* [Brief]
Change every "red semicircle" in the entries below to "red half-disk", keeping all other text unchanged, and write the entries out again without the pictures.

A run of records
-- Start --
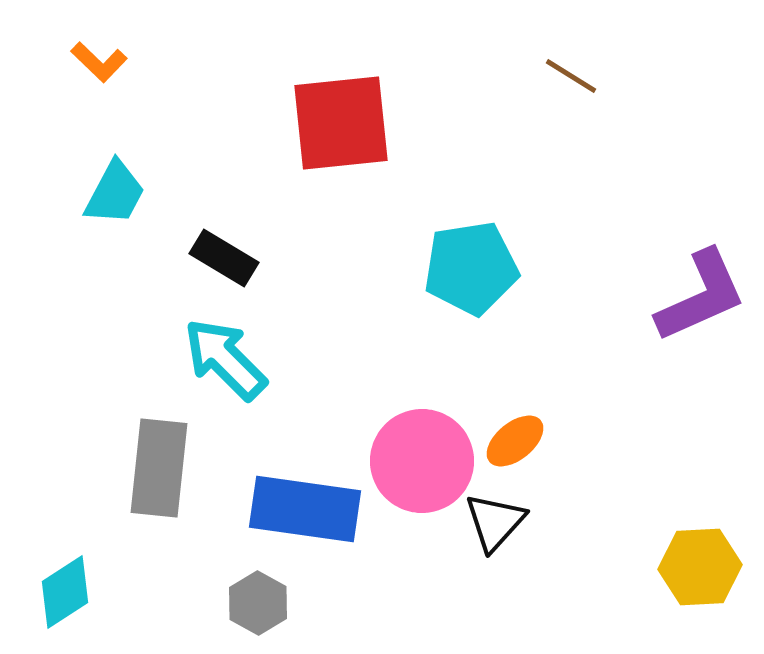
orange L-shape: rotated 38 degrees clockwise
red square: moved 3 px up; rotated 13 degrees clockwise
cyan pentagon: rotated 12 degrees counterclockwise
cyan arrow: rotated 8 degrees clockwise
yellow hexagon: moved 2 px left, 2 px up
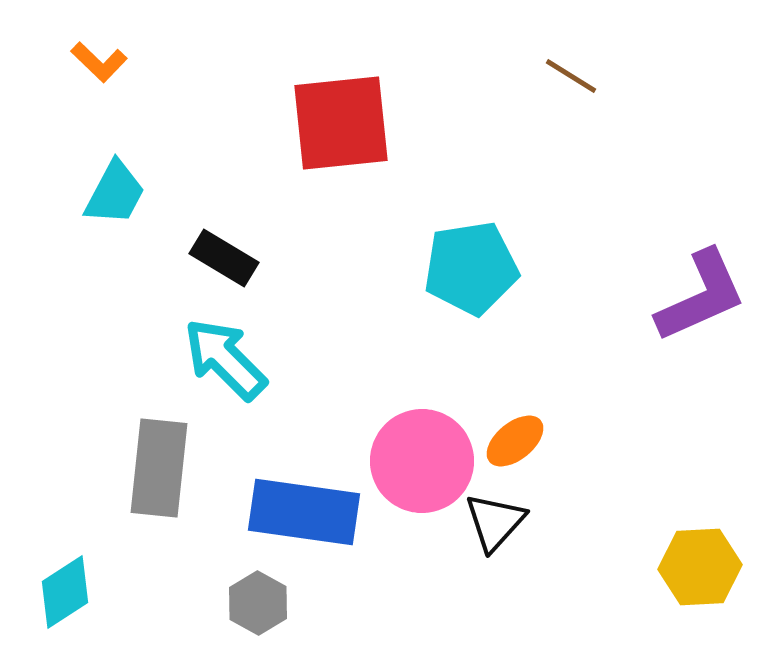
blue rectangle: moved 1 px left, 3 px down
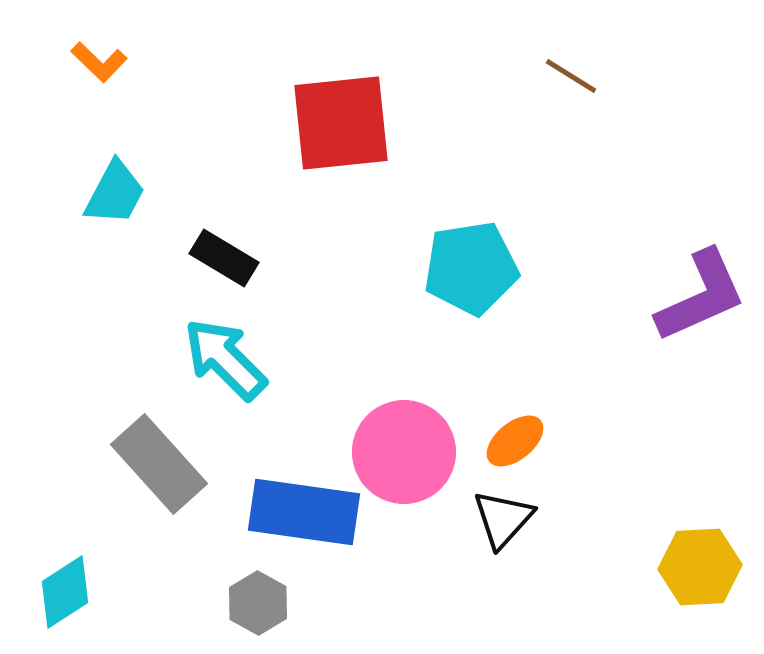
pink circle: moved 18 px left, 9 px up
gray rectangle: moved 4 px up; rotated 48 degrees counterclockwise
black triangle: moved 8 px right, 3 px up
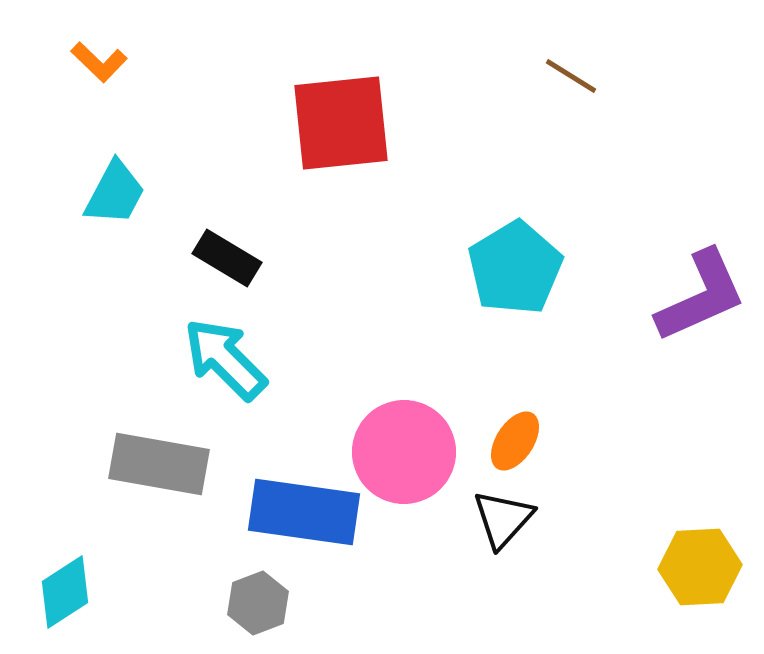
black rectangle: moved 3 px right
cyan pentagon: moved 44 px right; rotated 22 degrees counterclockwise
orange ellipse: rotated 18 degrees counterclockwise
gray rectangle: rotated 38 degrees counterclockwise
gray hexagon: rotated 10 degrees clockwise
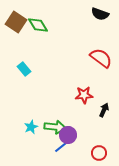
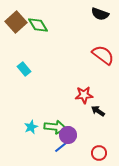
brown square: rotated 15 degrees clockwise
red semicircle: moved 2 px right, 3 px up
black arrow: moved 6 px left, 1 px down; rotated 80 degrees counterclockwise
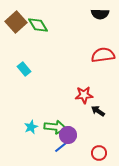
black semicircle: rotated 18 degrees counterclockwise
red semicircle: rotated 45 degrees counterclockwise
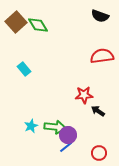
black semicircle: moved 2 px down; rotated 18 degrees clockwise
red semicircle: moved 1 px left, 1 px down
cyan star: moved 1 px up
blue line: moved 5 px right
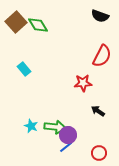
red semicircle: rotated 125 degrees clockwise
red star: moved 1 px left, 12 px up
cyan star: rotated 24 degrees counterclockwise
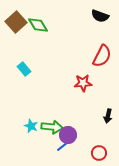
black arrow: moved 10 px right, 5 px down; rotated 112 degrees counterclockwise
green arrow: moved 3 px left
blue line: moved 3 px left, 1 px up
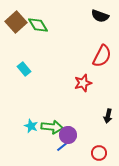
red star: rotated 12 degrees counterclockwise
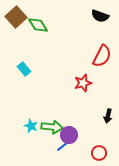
brown square: moved 5 px up
purple circle: moved 1 px right
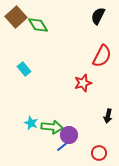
black semicircle: moved 2 px left; rotated 96 degrees clockwise
cyan star: moved 3 px up
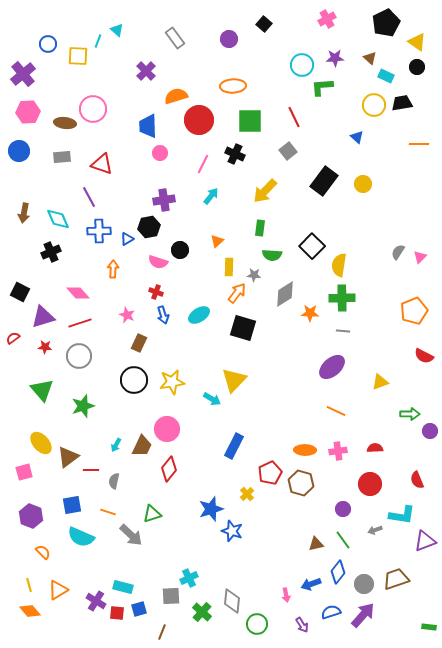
-- End --
* [Written answer]
orange L-shape: rotated 38 degrees clockwise
red square: moved 3 px up; rotated 13 degrees clockwise
cyan pentagon: rotated 12 degrees counterclockwise
cyan arrow: rotated 8 degrees clockwise
yellow hexagon: moved 2 px left, 2 px up
blue rectangle: moved 1 px left, 3 px down
pink circle: moved 18 px left, 9 px up
gray rectangle: moved 4 px up; rotated 48 degrees counterclockwise
black triangle: moved 8 px right, 3 px up
black rectangle: moved 3 px right
cyan pentagon: moved 44 px right; rotated 22 degrees counterclockwise
orange ellipse: rotated 18 degrees counterclockwise
gray rectangle: rotated 38 degrees counterclockwise
gray hexagon: rotated 10 degrees clockwise
brown square: rotated 15 degrees clockwise
red half-disk: moved 2 px right, 3 px up
black arrow: moved 6 px left, 1 px down; rotated 80 degrees counterclockwise
black semicircle: rotated 18 degrees counterclockwise
red half-disk: rotated 45 degrees counterclockwise
black semicircle: moved 2 px down; rotated 18 degrees clockwise
red half-disk: moved 1 px left, 1 px down
cyan star: moved 1 px up
blue line: moved 5 px right
red half-disk: rotated 125 degrees clockwise
red star: moved 1 px left, 12 px up
cyan star: rotated 24 degrees counterclockwise
black arrow: moved 10 px right, 5 px down; rotated 112 degrees counterclockwise
green arrow: moved 3 px left
blue line: moved 3 px left, 1 px up
red star: rotated 12 degrees counterclockwise
brown square: moved 5 px up
purple circle: moved 1 px right
black semicircle: moved 2 px left; rotated 96 degrees clockwise
cyan star: moved 3 px up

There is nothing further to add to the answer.